> Description of the task: Retype, word for word, every line of the records below starting at the one that contains "GAS2 pin DO: GP2 -> GP19" and ending at the one that contains "RTC2: PCF8523 -> DS1307"; include both of those lines and nothing more.

> Record extracts:
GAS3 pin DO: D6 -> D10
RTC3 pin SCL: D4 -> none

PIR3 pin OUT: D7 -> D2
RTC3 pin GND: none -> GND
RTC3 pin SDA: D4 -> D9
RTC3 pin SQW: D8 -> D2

* * *

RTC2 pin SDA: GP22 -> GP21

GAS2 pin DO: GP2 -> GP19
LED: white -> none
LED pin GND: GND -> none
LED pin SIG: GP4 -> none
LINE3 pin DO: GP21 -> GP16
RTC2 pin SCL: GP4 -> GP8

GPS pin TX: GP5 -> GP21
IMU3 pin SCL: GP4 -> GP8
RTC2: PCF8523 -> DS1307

==

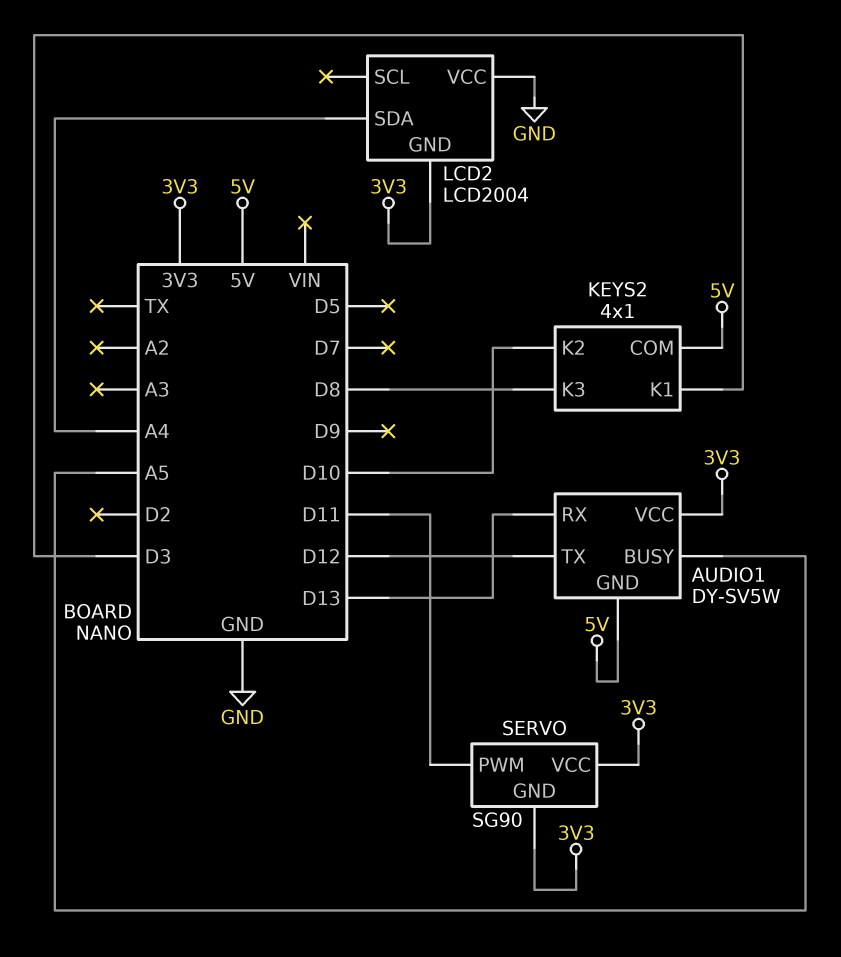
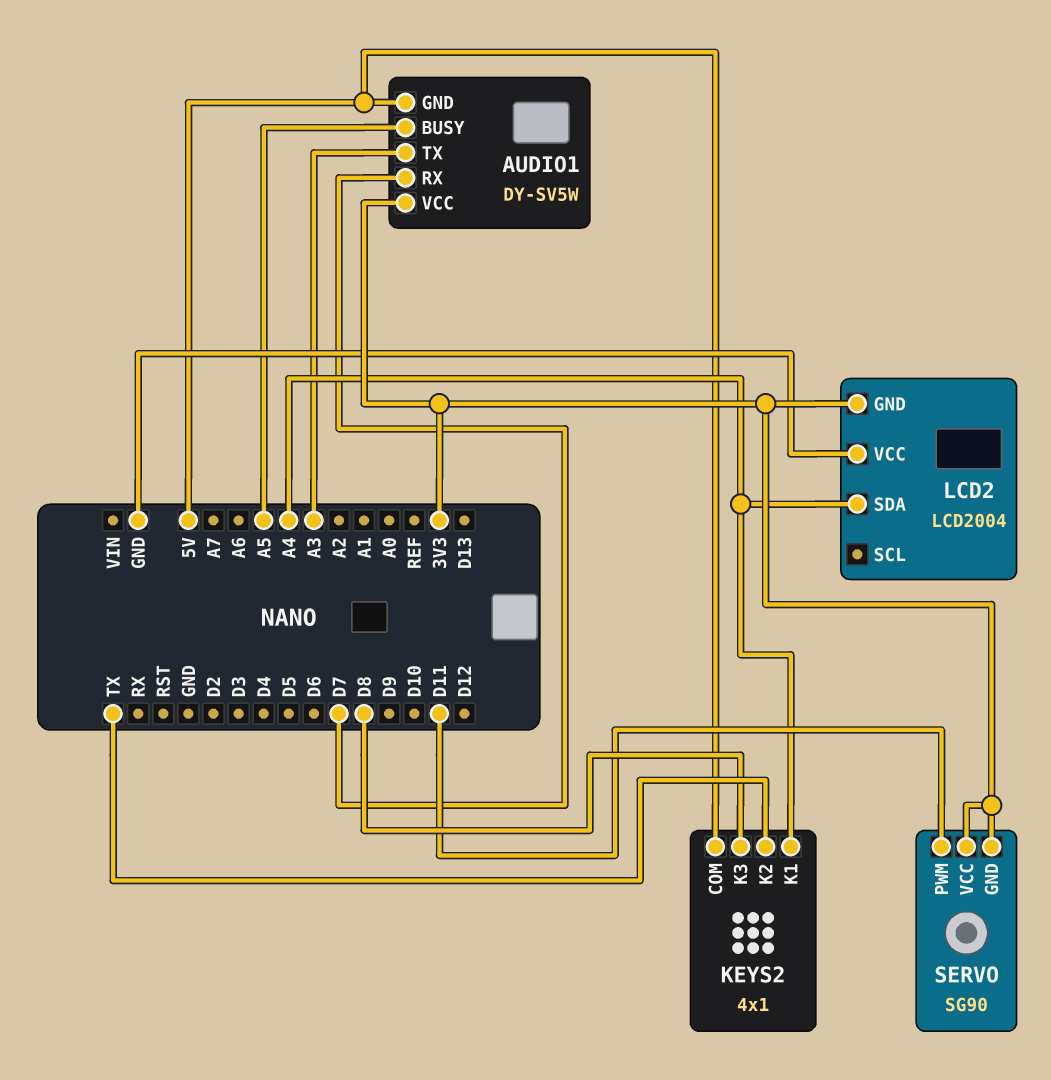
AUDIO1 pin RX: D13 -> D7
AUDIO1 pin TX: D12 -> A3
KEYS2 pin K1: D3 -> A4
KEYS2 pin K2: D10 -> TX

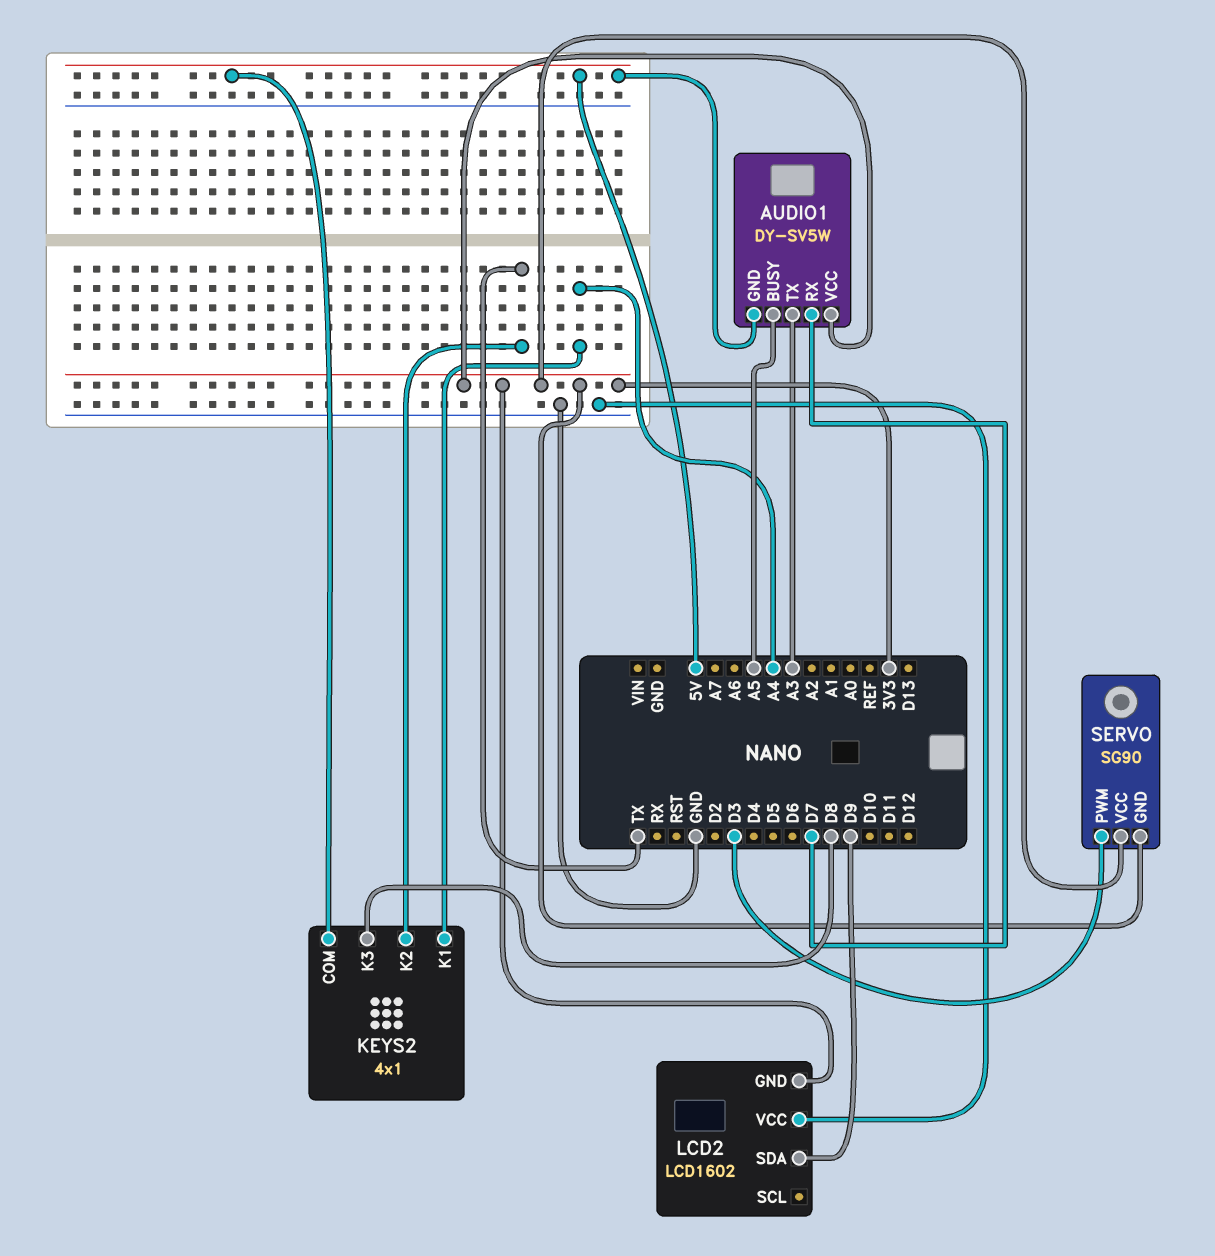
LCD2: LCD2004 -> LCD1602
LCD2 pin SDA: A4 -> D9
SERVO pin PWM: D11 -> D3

> Answer below:
GAS2 pin DO: GP2 -> GP19
LED: white -> none
LED pin GND: GND -> none
LED pin SIG: GP4 -> none
LINE3 pin DO: GP21 -> GP16
RTC2 pin SCL: GP4 -> GP8

GPS pin TX: GP5 -> GP21
IMU3 pin SCL: GP4 -> GP8
RTC2: PCF8523 -> DS1307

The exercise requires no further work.